YOUR TASK >>
All of the data below should be set down again verbatim, without any images.

[Scene change data]
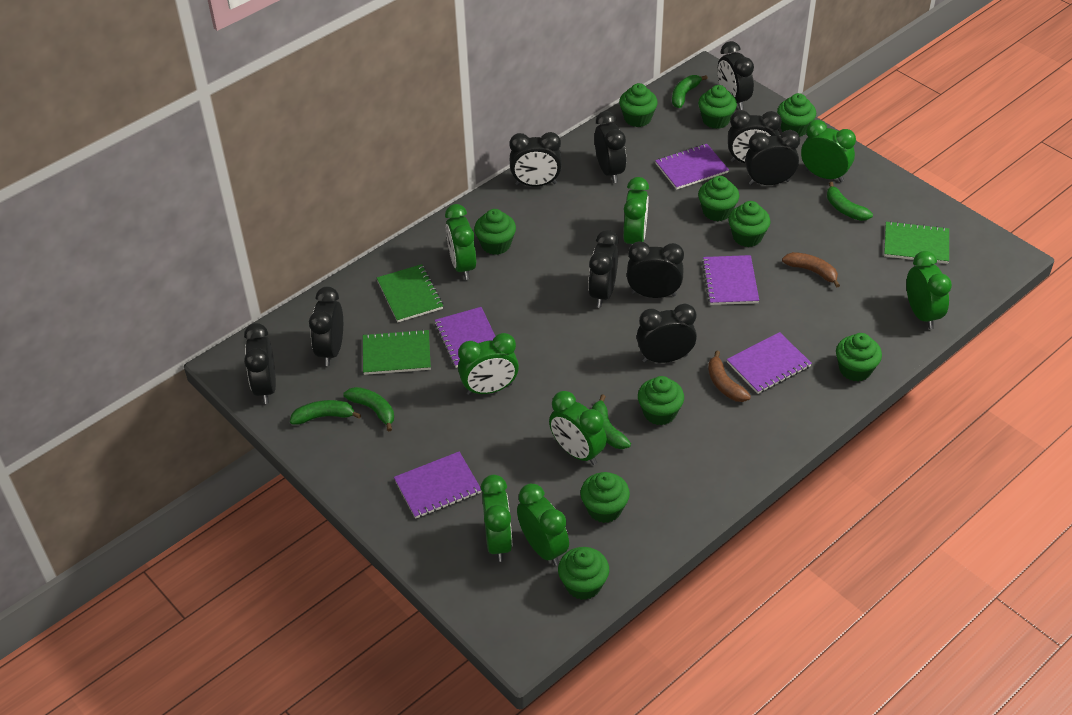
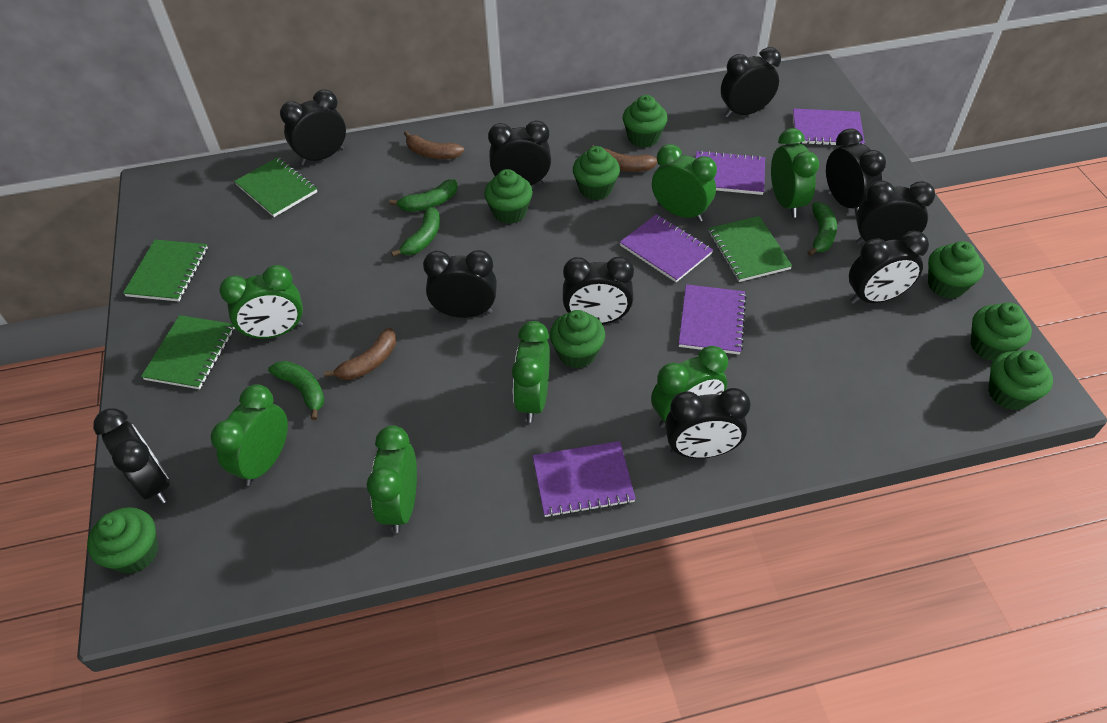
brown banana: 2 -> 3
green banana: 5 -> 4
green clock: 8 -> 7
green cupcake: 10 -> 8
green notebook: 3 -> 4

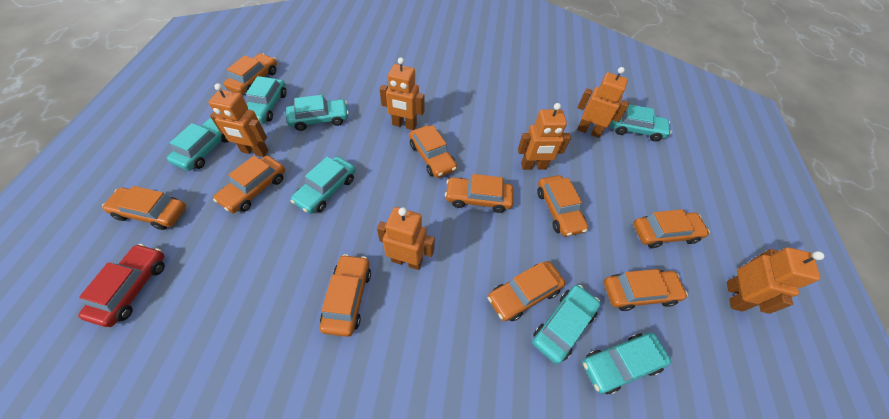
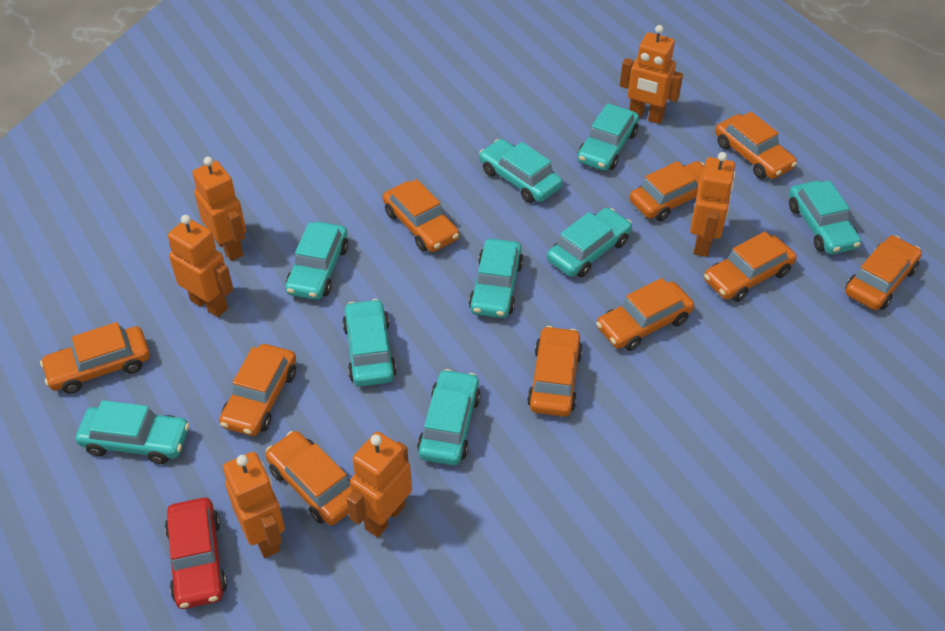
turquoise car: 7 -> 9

ANSWER SPACE >>
brown banana: 2 -> 3
green banana: 5 -> 4
green clock: 8 -> 7
green cupcake: 10 -> 8
green notebook: 3 -> 4

turquoise car: 7 -> 9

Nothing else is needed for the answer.